*CHALLENGE*
Starting at the beginning of the records and ending with the line that contains "purple square: rotated 8 degrees clockwise", write those lines out again with "red cross" substituted by "green cross" and nothing else altered.

Stored items
◇ ◇ ◇ ◇ ◇
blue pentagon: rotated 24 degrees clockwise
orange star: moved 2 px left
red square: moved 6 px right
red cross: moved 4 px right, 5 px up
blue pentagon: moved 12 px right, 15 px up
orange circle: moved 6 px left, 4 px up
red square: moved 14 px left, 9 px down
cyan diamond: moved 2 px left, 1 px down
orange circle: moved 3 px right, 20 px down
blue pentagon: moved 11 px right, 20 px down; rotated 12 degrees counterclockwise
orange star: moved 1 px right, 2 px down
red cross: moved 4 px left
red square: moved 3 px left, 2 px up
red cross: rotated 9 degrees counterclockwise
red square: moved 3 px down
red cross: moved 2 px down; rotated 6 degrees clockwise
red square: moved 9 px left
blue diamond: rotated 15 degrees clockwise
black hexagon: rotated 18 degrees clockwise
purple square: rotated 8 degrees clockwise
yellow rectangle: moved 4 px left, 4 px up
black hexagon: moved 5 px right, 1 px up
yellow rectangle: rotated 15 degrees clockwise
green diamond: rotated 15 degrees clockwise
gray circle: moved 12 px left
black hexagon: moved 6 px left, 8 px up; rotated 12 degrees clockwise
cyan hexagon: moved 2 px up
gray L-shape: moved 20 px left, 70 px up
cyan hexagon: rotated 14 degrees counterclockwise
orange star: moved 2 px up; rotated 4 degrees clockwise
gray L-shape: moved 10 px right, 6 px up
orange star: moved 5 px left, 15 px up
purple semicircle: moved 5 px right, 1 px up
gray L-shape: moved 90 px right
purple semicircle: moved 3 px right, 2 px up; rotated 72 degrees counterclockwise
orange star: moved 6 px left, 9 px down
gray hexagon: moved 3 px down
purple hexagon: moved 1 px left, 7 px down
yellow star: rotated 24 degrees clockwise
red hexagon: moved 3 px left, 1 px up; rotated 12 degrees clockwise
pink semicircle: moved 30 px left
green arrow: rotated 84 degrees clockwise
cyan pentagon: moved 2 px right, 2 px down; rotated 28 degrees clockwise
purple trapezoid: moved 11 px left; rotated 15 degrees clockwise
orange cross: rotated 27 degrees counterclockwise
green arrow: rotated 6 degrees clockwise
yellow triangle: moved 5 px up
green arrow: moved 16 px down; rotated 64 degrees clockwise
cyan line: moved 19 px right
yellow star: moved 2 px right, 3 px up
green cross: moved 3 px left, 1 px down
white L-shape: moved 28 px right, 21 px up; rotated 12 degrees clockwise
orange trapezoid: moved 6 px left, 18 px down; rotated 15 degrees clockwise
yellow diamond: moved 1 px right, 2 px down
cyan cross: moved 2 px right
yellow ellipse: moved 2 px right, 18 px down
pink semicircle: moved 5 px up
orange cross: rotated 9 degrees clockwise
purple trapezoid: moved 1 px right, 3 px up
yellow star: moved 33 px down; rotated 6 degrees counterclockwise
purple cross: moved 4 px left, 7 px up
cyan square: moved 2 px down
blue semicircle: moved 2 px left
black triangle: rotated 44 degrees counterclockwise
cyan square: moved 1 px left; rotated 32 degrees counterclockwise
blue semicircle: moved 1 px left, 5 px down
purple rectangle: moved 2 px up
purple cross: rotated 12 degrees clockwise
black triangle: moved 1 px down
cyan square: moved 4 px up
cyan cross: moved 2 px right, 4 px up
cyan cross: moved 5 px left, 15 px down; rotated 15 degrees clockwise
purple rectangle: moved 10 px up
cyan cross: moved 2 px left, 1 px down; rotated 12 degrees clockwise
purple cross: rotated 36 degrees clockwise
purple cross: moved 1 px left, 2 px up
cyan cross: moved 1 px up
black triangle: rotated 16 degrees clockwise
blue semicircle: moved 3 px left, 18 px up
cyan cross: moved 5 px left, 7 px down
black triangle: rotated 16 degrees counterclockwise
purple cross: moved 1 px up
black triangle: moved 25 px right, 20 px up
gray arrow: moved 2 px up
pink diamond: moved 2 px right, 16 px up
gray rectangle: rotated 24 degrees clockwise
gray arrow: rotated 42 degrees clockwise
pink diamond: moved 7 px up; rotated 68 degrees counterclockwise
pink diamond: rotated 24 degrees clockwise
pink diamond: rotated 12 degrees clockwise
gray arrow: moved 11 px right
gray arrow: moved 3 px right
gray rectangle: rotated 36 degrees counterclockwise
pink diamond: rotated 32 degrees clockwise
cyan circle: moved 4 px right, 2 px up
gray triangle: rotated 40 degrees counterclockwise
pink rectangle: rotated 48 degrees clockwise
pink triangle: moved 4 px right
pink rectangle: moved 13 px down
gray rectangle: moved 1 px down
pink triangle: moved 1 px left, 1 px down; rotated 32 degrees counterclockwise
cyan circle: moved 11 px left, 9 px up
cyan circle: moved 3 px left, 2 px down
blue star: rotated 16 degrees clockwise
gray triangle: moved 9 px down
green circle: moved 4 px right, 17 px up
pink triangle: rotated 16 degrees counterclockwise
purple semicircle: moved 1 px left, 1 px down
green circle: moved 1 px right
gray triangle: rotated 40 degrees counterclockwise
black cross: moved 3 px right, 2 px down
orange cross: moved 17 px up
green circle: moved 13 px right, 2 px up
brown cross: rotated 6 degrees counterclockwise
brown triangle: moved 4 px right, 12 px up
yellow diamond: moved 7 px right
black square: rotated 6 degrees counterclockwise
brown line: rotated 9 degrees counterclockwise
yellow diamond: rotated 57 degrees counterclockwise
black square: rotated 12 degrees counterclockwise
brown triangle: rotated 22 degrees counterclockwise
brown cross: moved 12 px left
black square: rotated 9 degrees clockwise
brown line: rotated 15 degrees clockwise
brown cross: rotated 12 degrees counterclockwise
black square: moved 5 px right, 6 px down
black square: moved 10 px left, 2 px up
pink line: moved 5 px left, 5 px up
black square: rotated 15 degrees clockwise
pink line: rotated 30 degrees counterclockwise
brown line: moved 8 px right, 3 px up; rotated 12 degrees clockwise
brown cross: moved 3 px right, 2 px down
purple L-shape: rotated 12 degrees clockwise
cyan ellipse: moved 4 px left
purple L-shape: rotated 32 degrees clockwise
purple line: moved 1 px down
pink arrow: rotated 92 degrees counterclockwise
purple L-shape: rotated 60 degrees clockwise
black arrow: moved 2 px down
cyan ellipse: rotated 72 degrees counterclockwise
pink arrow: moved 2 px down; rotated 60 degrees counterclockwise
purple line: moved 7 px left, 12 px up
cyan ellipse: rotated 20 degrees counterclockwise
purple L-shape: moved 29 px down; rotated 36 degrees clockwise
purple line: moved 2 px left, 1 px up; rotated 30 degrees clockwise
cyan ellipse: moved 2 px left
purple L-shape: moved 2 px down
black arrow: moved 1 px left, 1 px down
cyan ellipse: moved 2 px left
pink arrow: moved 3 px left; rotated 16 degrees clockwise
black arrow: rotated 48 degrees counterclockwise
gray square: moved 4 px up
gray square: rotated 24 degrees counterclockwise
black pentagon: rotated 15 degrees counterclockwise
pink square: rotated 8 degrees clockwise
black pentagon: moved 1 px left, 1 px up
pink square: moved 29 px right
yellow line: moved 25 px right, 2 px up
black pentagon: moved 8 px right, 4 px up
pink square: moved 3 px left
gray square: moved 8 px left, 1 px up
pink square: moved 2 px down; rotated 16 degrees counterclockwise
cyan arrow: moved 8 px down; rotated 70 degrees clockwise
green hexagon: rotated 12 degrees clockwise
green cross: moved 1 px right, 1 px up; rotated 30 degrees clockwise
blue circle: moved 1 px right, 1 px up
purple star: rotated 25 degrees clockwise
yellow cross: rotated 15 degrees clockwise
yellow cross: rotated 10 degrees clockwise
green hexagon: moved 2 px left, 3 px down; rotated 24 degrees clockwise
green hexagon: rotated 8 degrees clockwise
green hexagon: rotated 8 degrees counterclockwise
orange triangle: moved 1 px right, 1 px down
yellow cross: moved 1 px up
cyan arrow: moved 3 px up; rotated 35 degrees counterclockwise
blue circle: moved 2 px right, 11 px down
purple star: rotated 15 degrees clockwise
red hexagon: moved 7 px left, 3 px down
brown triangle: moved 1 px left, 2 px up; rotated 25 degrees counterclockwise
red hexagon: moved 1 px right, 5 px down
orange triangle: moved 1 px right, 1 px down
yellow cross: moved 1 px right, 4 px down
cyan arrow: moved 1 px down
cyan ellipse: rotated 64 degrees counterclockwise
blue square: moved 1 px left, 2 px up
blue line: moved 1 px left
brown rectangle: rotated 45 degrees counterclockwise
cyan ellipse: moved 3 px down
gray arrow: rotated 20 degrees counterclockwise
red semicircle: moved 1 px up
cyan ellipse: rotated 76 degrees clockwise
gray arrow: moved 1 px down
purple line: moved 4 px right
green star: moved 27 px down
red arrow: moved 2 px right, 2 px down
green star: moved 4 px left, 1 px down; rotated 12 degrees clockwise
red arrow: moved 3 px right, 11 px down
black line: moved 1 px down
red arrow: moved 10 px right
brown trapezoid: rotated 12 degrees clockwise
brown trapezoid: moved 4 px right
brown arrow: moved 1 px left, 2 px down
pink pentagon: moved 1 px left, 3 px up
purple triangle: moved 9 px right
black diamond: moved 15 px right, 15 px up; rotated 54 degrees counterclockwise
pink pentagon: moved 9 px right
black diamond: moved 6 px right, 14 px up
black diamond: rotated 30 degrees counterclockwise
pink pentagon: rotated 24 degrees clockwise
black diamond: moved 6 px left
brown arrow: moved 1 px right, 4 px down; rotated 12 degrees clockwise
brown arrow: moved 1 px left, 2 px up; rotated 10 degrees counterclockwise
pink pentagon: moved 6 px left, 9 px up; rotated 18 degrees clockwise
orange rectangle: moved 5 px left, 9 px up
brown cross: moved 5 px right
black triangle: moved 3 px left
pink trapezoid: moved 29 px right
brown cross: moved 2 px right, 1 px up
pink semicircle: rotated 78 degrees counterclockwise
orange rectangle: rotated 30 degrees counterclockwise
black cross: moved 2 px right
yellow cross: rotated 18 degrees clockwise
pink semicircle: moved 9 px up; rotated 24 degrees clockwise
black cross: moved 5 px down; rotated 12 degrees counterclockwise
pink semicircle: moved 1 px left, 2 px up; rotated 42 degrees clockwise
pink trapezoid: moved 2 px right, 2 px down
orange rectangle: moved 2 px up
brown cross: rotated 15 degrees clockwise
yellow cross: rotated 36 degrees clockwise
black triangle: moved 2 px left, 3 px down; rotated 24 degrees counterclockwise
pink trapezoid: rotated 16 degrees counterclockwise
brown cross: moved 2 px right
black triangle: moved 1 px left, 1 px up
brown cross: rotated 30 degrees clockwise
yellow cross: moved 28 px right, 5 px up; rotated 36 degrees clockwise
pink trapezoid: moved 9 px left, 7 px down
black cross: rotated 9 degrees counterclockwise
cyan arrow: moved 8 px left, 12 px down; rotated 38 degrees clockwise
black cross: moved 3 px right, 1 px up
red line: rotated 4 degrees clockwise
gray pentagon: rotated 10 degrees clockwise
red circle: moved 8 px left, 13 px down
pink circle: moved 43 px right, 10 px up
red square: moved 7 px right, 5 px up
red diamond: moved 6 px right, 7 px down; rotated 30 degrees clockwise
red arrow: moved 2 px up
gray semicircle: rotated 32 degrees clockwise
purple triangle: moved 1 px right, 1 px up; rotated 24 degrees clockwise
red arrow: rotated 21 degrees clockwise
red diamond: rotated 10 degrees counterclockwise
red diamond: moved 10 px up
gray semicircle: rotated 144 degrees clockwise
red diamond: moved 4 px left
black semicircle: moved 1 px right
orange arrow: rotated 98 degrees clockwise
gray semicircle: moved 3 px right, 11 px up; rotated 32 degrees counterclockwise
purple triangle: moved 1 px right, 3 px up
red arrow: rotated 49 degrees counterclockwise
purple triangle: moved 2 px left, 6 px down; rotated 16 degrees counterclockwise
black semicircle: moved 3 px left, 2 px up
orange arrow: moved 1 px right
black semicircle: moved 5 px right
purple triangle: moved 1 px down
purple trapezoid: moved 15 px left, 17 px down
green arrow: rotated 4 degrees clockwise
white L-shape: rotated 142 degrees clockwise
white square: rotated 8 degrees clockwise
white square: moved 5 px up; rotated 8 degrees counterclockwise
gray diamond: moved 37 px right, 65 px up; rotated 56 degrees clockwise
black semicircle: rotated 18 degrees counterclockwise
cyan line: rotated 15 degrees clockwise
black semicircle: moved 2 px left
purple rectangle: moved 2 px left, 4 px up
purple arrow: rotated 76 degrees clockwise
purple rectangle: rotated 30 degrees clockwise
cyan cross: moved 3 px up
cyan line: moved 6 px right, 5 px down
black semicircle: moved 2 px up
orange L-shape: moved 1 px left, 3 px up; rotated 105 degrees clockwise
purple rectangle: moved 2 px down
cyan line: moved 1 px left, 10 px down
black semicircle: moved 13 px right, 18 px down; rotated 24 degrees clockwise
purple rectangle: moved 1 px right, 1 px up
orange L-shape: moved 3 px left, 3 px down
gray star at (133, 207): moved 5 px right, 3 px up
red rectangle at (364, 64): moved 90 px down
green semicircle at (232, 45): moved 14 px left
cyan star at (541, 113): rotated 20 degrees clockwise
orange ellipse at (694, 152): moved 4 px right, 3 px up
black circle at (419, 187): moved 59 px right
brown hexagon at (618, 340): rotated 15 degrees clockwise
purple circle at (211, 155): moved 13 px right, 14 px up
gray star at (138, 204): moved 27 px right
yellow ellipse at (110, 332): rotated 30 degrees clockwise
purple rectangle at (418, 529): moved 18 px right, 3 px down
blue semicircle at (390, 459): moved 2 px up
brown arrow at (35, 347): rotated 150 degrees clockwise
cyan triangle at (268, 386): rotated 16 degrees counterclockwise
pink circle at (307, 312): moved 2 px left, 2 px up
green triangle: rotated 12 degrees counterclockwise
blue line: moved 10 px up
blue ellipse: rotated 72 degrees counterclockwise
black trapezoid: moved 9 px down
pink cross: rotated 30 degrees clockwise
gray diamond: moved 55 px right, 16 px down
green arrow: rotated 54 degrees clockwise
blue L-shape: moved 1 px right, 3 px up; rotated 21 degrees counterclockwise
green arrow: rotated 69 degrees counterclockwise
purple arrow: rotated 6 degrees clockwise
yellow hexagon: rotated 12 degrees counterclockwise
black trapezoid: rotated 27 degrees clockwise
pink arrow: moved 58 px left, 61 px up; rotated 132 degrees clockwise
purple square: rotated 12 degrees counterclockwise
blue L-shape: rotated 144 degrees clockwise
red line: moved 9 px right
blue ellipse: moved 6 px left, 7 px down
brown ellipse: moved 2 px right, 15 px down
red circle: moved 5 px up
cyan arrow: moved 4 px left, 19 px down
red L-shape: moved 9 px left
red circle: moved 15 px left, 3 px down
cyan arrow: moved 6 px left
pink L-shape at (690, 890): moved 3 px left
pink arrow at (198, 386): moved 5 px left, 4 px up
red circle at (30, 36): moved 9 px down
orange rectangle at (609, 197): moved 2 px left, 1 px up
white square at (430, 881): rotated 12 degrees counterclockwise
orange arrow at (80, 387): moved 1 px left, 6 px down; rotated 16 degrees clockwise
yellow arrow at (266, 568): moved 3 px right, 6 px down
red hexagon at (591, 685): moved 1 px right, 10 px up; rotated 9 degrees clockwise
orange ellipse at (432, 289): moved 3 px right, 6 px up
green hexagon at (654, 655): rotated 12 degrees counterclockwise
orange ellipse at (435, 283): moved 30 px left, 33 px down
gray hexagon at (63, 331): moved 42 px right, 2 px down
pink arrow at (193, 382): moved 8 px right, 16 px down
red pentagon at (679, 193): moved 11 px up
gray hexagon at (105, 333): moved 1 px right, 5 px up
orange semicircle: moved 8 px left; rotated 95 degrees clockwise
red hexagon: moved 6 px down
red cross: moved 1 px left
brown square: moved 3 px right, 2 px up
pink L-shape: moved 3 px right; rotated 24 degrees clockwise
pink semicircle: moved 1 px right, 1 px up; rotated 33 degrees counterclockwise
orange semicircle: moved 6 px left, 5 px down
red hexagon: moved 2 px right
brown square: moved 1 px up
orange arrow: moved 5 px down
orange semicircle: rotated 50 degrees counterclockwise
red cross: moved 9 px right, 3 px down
◇ ◇ ◇ ◇ ◇
*FULL ANSWER*
blue pentagon: rotated 24 degrees clockwise
orange star: moved 2 px left
red square: moved 6 px right
green cross: moved 4 px right, 5 px up
blue pentagon: moved 12 px right, 15 px up
orange circle: moved 6 px left, 4 px up
red square: moved 14 px left, 9 px down
cyan diamond: moved 2 px left, 1 px down
orange circle: moved 3 px right, 20 px down
blue pentagon: moved 11 px right, 20 px down; rotated 12 degrees counterclockwise
orange star: moved 1 px right, 2 px down
green cross: moved 4 px left
red square: moved 3 px left, 2 px up
green cross: rotated 9 degrees counterclockwise
red square: moved 3 px down
green cross: moved 2 px down; rotated 6 degrees clockwise
red square: moved 9 px left
blue diamond: rotated 15 degrees clockwise
black hexagon: rotated 18 degrees clockwise
purple square: rotated 8 degrees clockwise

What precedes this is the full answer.